WORK TO COMPLETE: Copy exactly the stretch of lines from the one holding "(260, 362) = (399, 216): pink" through the last line of the data below, inclusive. Leave out pictures.

***** MATERIAL PROVIDED

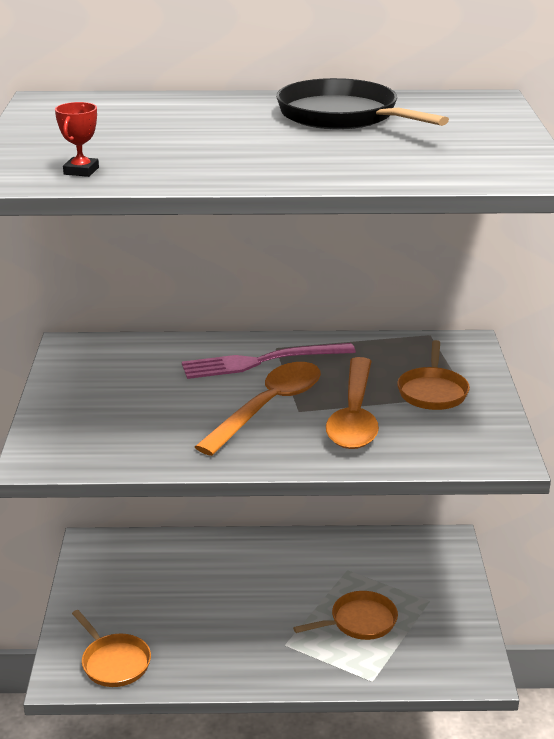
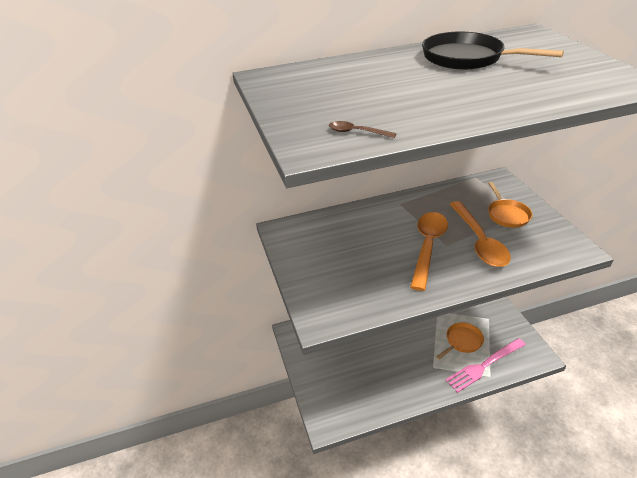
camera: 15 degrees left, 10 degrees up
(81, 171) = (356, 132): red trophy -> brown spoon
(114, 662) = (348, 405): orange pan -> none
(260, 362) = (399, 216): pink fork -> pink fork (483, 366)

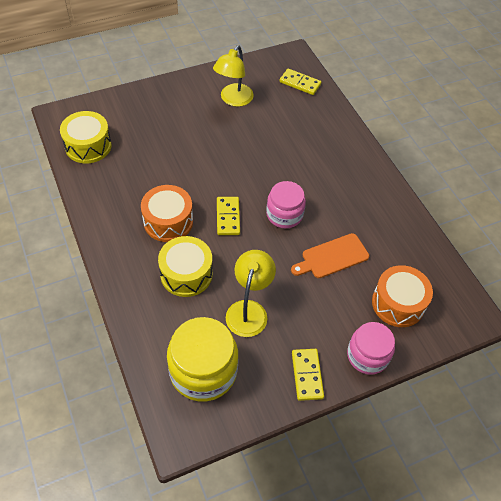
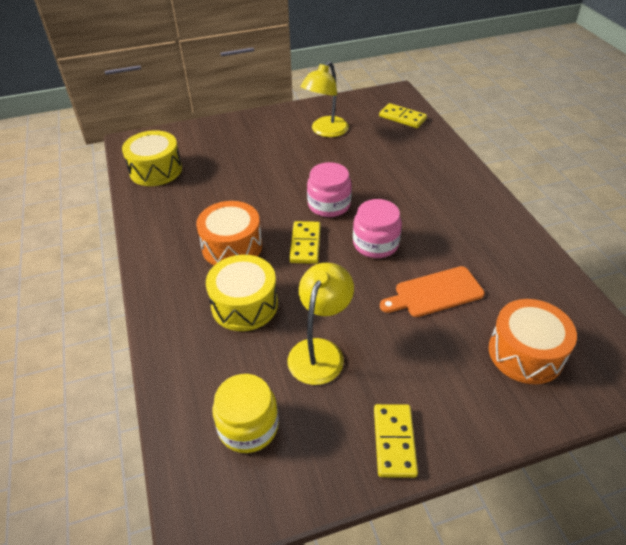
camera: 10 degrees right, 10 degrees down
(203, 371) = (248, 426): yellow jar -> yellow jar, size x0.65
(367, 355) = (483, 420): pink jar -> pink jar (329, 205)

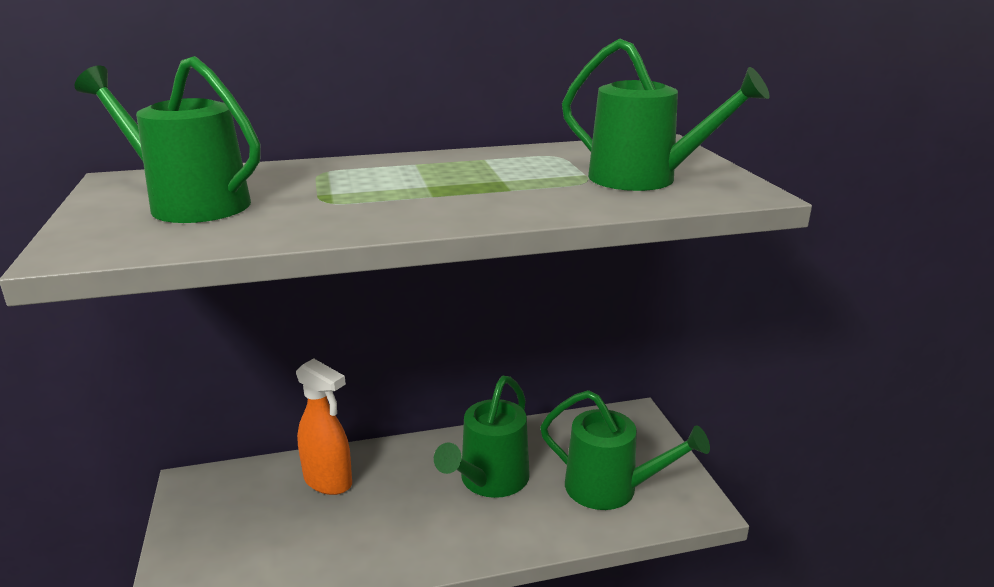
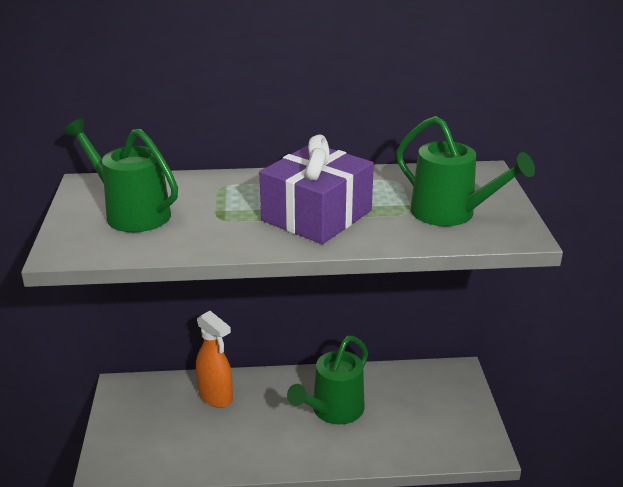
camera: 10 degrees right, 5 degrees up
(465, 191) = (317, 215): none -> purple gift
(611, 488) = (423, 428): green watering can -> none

**********

ANSWER FOR THE TASK:
(260, 362) = (399, 216): pink fork -> pink fork (483, 366)

camera: 10 degrees right, 10 degrees down
(203, 371) = (248, 426): yellow jar -> yellow jar, size x0.65
(367, 355) = (483, 420): pink jar -> pink jar (329, 205)

camera: 10 degrees right, 5 degrees up
(465, 191) = (317, 215): none -> purple gift
(611, 488) = (423, 428): green watering can -> none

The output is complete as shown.